Your objective
Your output should be the line with "# camera: 20 degrees left, 5 degrees down" and all following lines of the data below, through the end, repeated exactly.

═════ Available records

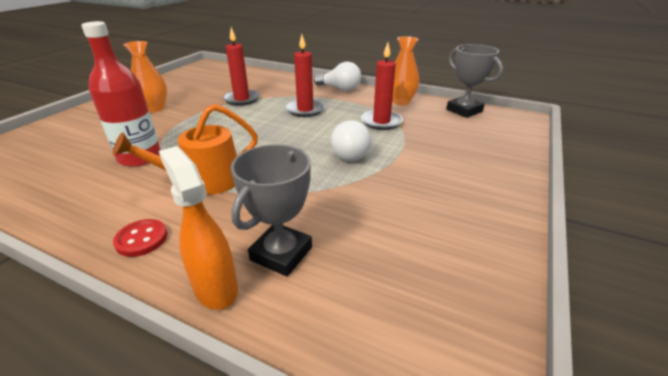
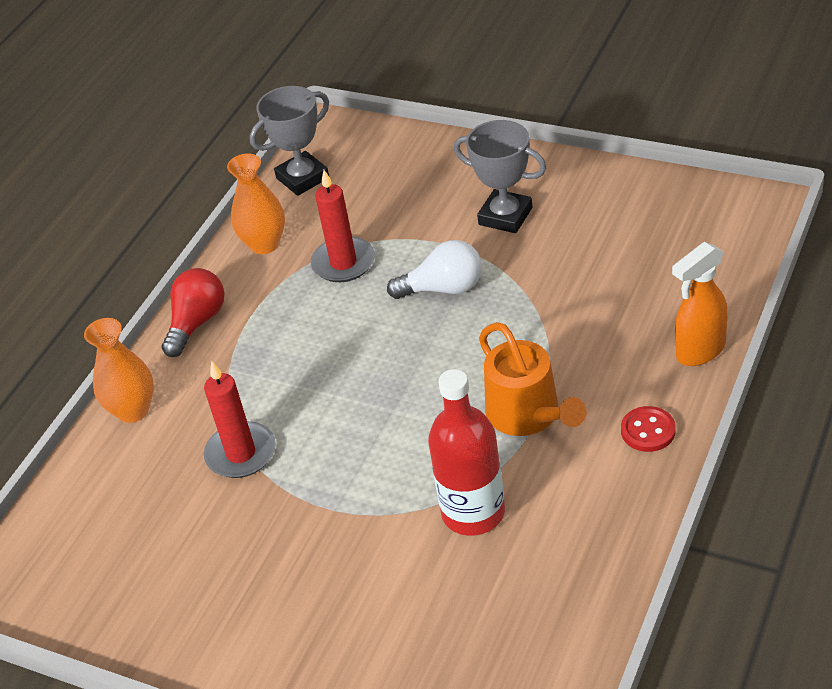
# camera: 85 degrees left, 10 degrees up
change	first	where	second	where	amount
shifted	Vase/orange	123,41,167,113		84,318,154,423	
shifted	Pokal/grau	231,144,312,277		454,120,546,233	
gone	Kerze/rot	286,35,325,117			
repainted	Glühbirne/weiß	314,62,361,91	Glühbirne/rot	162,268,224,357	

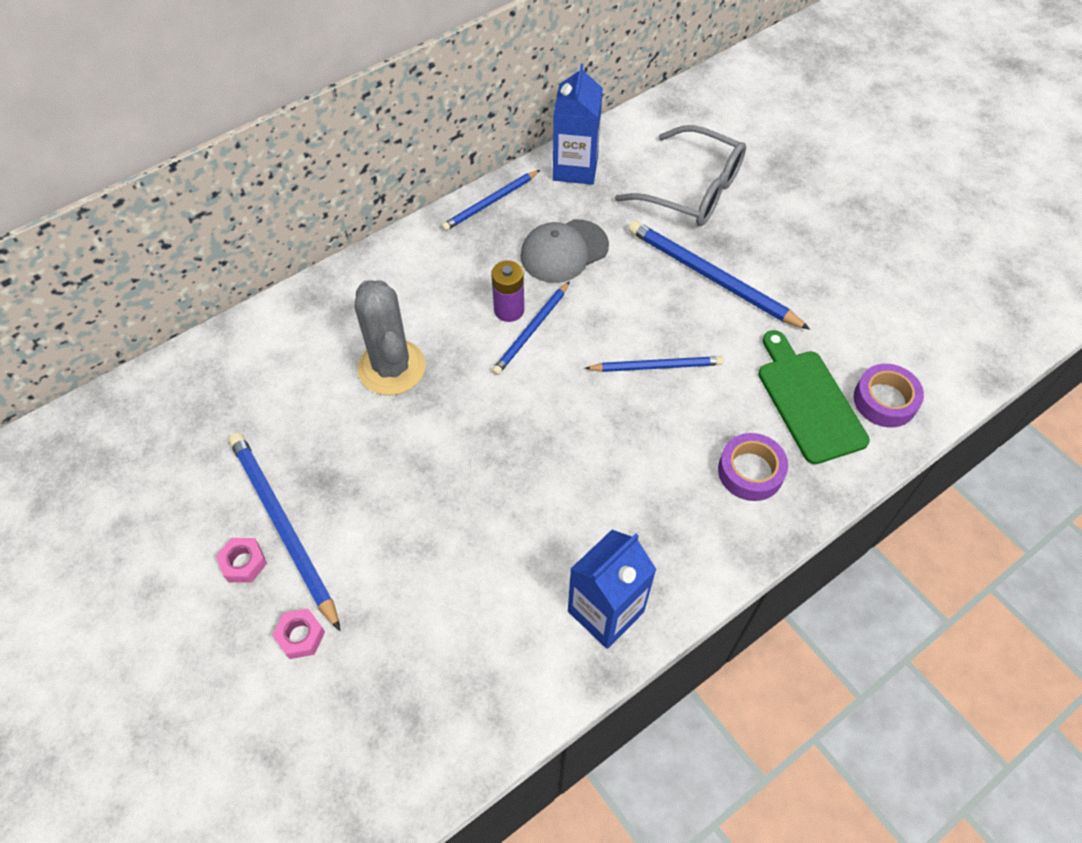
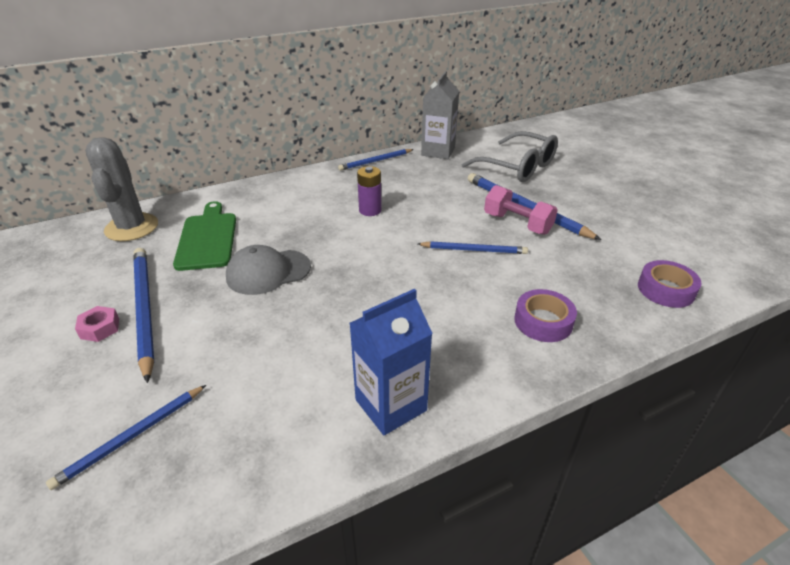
# camera: 10 degrees right, 20 degrees down
change	first	where	second	where	amount
gone	Sechskantmutter/rosa	272,609,325,659			
shifted	Kaktus/grau	355,280,426,395		85,137,158,241	
shifted	Bleistift/blau	492,281,570,375		46,385,206,490	
shifted	Kappe/grau	520,219,609,283		226,245,311,295	
repainted	Getränkekarton/blau	553,64,603,185	Getränkekarton/grau	421,71,459,159	
shifted	Schneidebrett/grün	758,330,870,464		173,201,236,271	
new			Hantel/rosa	484,185,558,235	

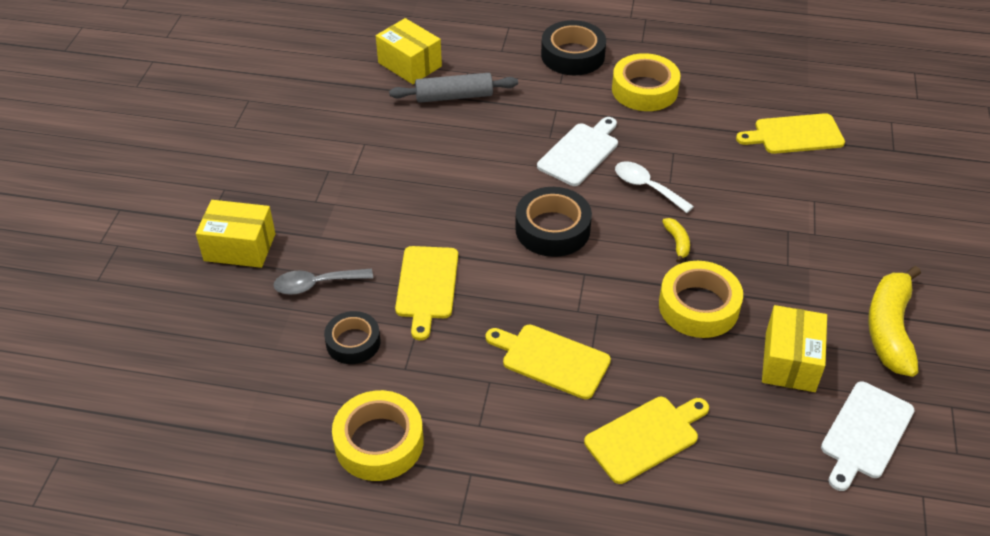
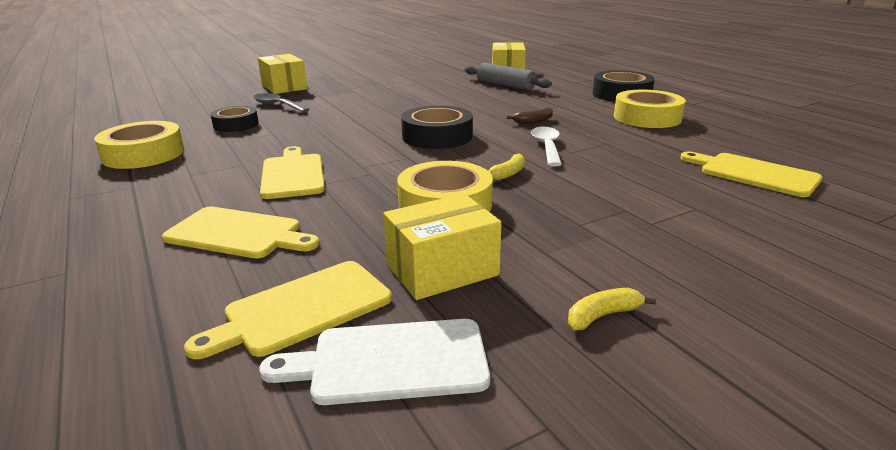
# camera: 50 degrees right, 20 degrees down
change	first	where	second	where	amount
shifted	Schneidebrett/gelb	395,246,458,340		184,261,392,359	
swapped	Schneidebrett/weiß	537,117,618,186	Banane/braun	507,108,553,124	
scaled	Banane/gelb	868,266,921,377		568,288,656,330	x0.44

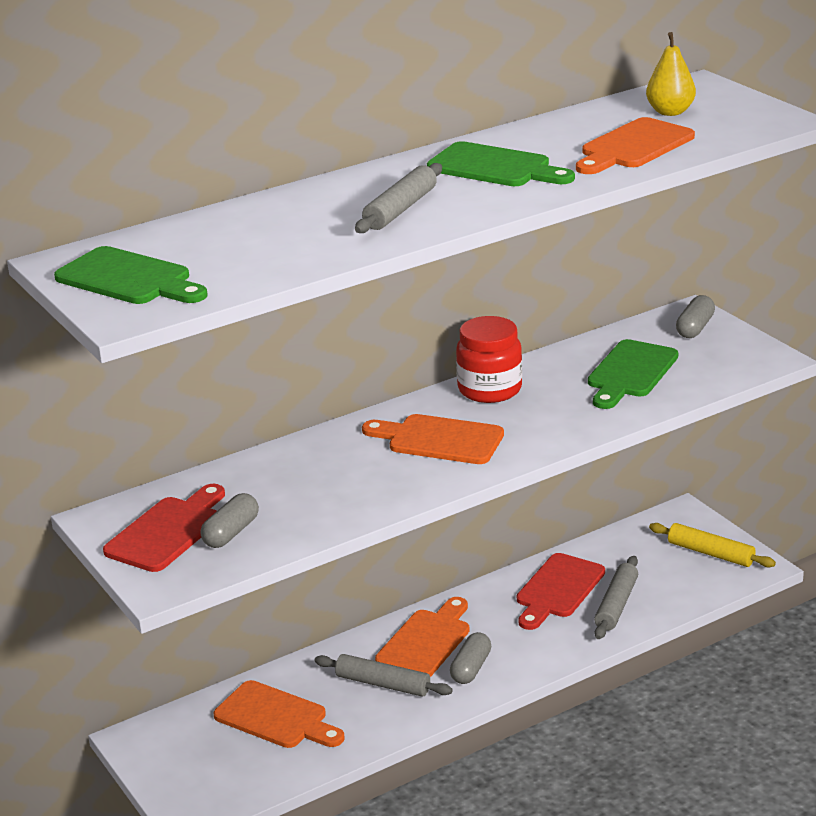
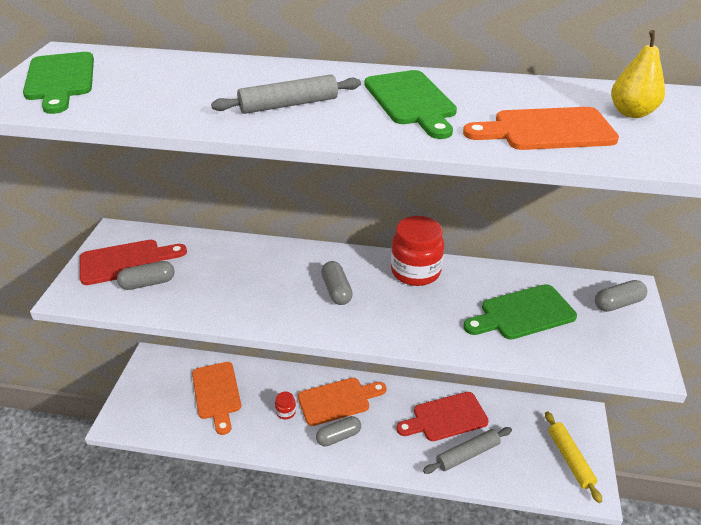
# camera: 40 degrees right, 10 degrees up
change	first	where	second	where	amount
swapped	Nudelholz/grau	314,654,453,697	Einmachglas/rot	275,392,296,419	
swapped	Schneidebrett/orange	362,414,504,464	Kapsel/grau	321,261,353,305	

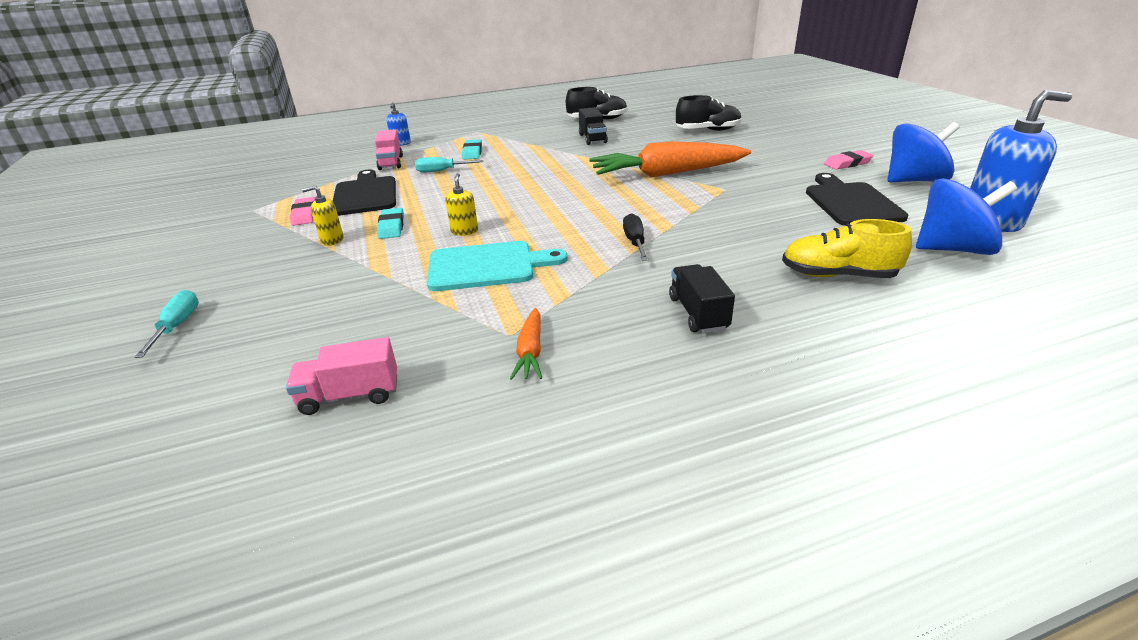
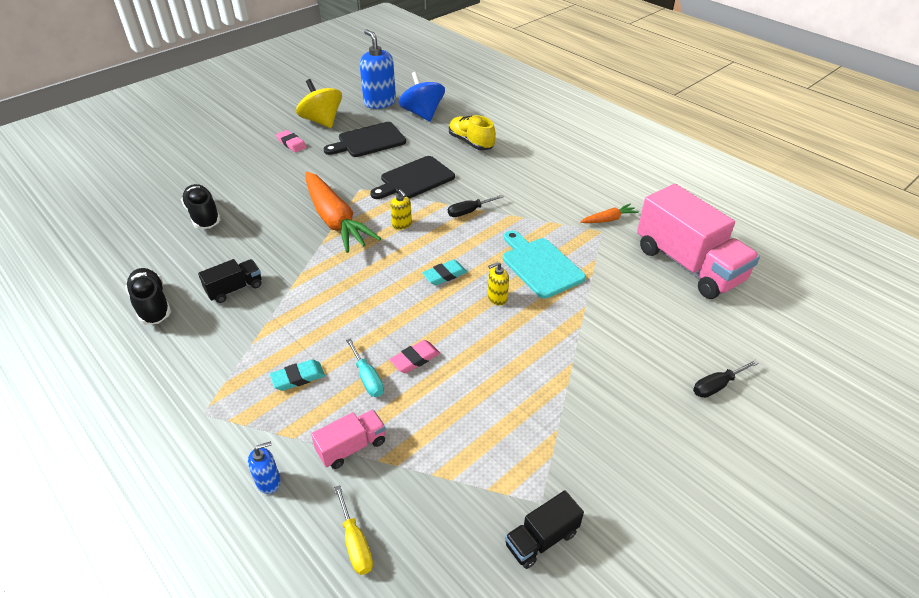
# camera: 115 degrees left, 10 degrees up
change	first	where	second	where	amount
repainted	Schraubenzieher/türkis	135,290,199,358	Schraubenzieher/schwarz	693,360,759,398	
scaled	Lastwagen/rosa	286,337,397,415		637,184,760,299	x2.16
shifted	Radiergummi/rosa	290,197,315,226		389,340,440,373	
shifted	Seifenspender/gelb	302,185,344,246		390,189,412,230	
shifted	Schneidebrett/schwarz	333,169,396,216		370,156,455,199	
shifted	Radiergummi/türkis	377,208,404,239		422,260,467,285	
shifted	Lastwagen/schwarz	669,264,735,333		505,490,584,569	
rotated	Schuh/gelb	782,219,912,278		449,115,496,150	150 degrees clockwise
repainted	Kreisel/blau	888,122,960,182	Kreisel/gelb	296,79,342,128	
new			Schraubenzieher/gelb	334,485,373,575	

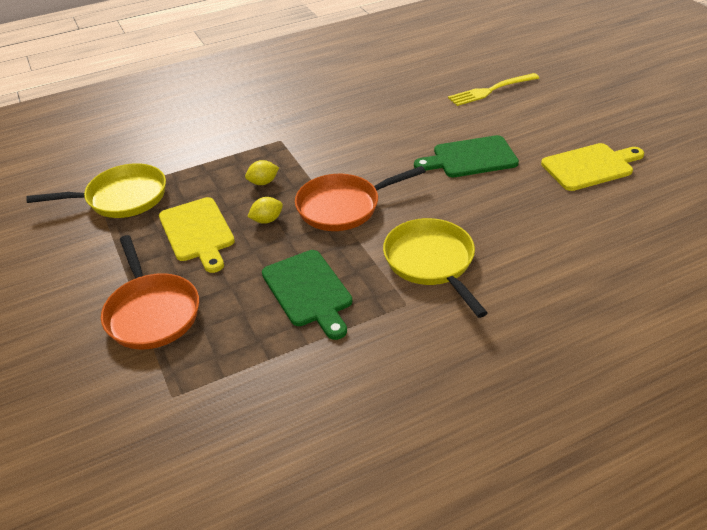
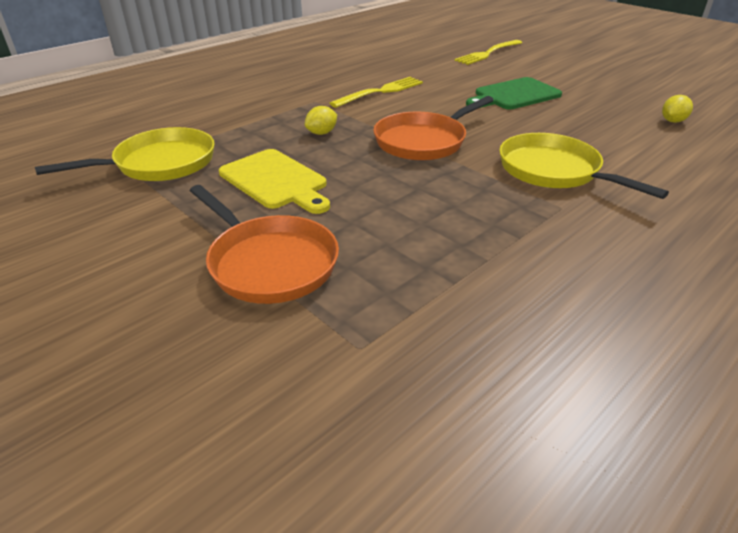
# camera: 20 degrees left, 5 degrees down
change	first	where	second	where	amount
shifted	Zitrone/gelb	247,197,283,224		662,95,693,123	
gone	Schneidebrett/grün	262,250,352,340			
gone	Schneidebrett/gelb	541,143,644,191			
new			Gabel/gelb	330,77,423,108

══════════

Answer to this task
# camera: 20 degrees left, 5 degrees down
change	first	where	second	where	amount
shifted	Zitrone/gelb	247,197,283,224		662,95,693,123	
gone	Schneidebrett/grün	262,250,352,340			
gone	Schneidebrett/gelb	541,143,644,191			
new			Gabel/gelb	330,77,423,108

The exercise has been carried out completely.